***** DATA FOR THE TASK *****

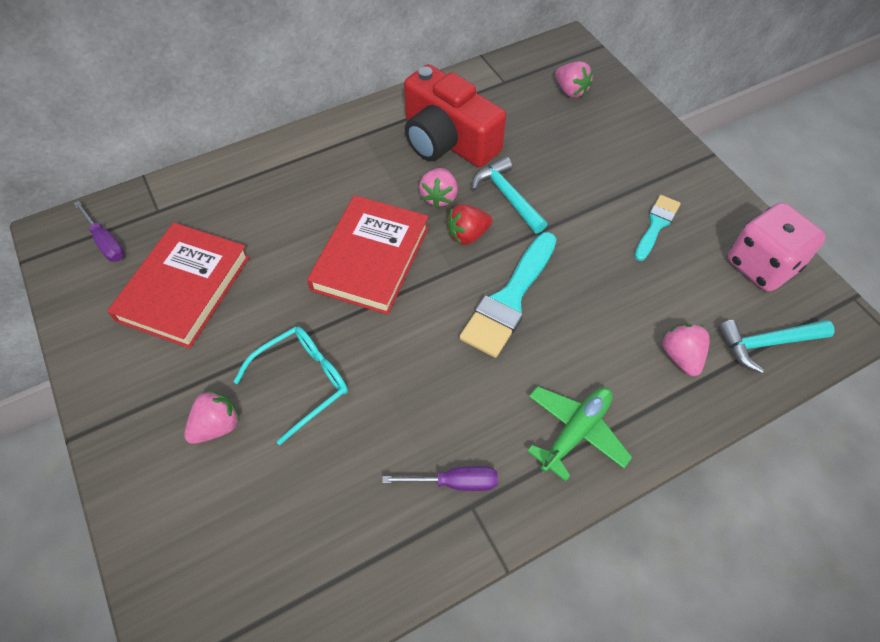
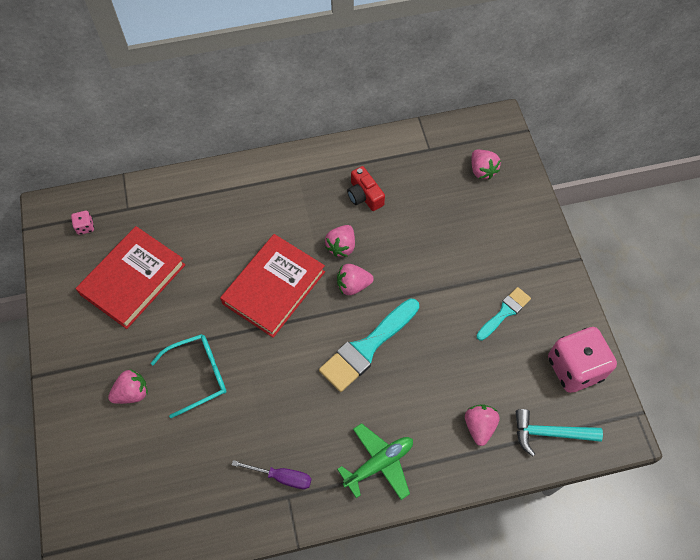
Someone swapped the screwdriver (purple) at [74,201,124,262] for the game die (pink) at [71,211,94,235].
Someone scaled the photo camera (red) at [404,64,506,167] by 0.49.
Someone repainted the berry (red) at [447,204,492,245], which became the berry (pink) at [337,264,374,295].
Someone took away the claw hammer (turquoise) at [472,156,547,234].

*****
***** DATA FOR THE TASK *****

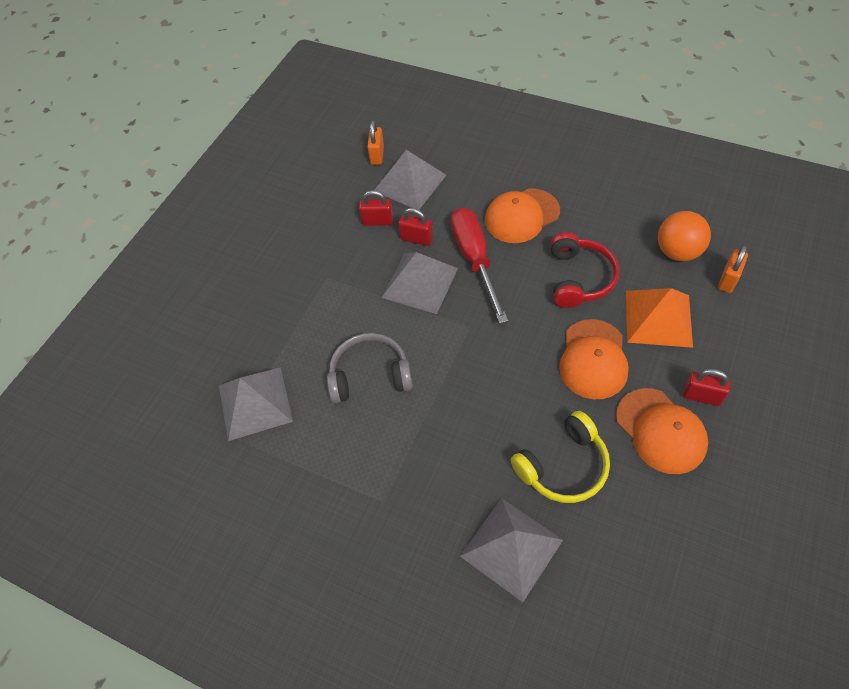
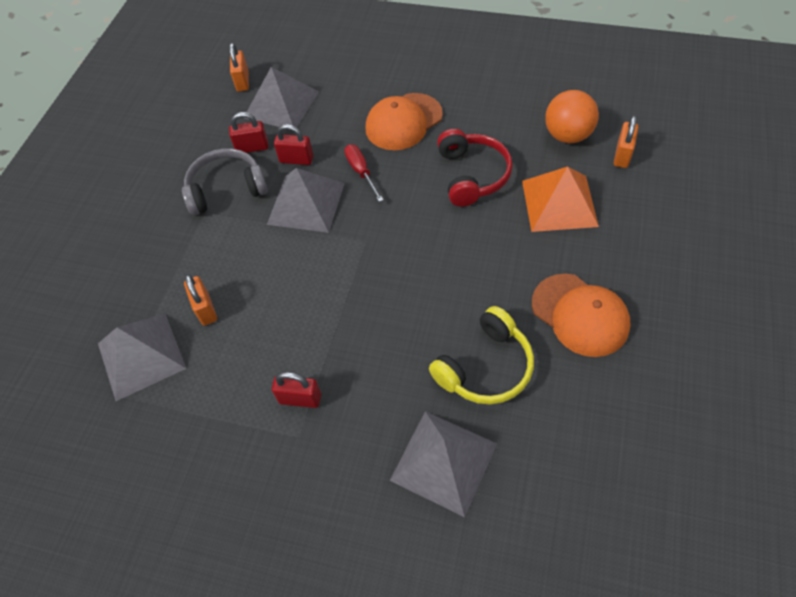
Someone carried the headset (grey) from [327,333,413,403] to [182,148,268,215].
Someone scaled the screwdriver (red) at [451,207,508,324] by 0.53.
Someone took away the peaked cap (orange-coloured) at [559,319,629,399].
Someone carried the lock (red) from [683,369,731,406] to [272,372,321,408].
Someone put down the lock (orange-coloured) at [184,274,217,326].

*****
***** DATA FOR THE TASK *****

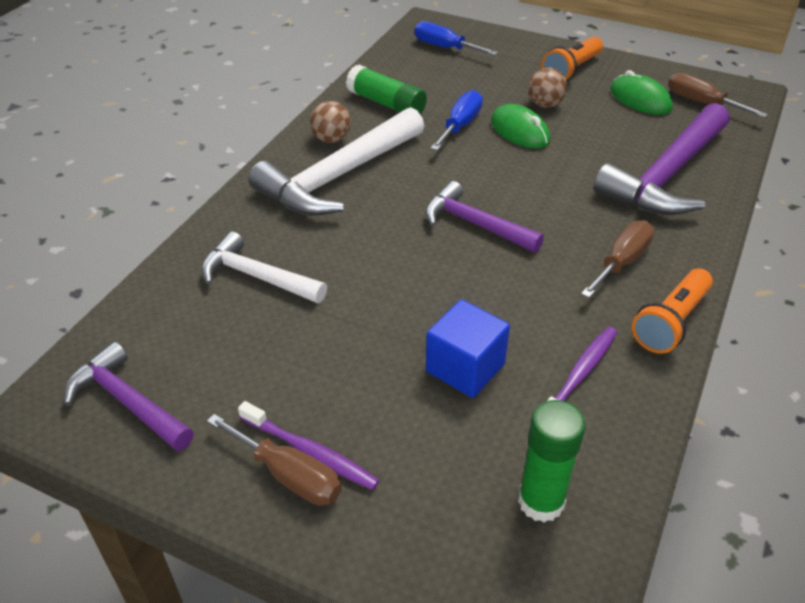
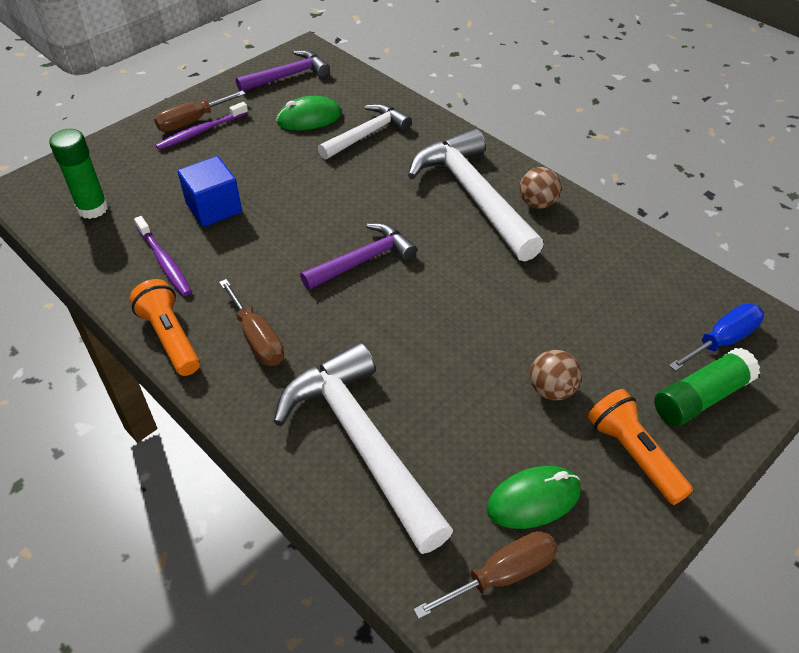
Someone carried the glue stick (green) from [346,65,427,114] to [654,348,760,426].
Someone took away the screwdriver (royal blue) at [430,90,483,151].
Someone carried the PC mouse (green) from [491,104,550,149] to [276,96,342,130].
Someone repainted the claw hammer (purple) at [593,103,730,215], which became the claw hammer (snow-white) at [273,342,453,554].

*****

→ PROBLEM STATEMENT
Set down precisely the lines above between the line holding "Someone scaled the photo" and the line holding "Someone took away the claw", inclusive, and nothing beyond them.

→ WRITTEN RESPONSE
Someone scaled the photo camera (red) at [404,64,506,167] by 0.49.
Someone repainted the berry (red) at [447,204,492,245], which became the berry (pink) at [337,264,374,295].
Someone took away the claw hammer (turquoise) at [472,156,547,234].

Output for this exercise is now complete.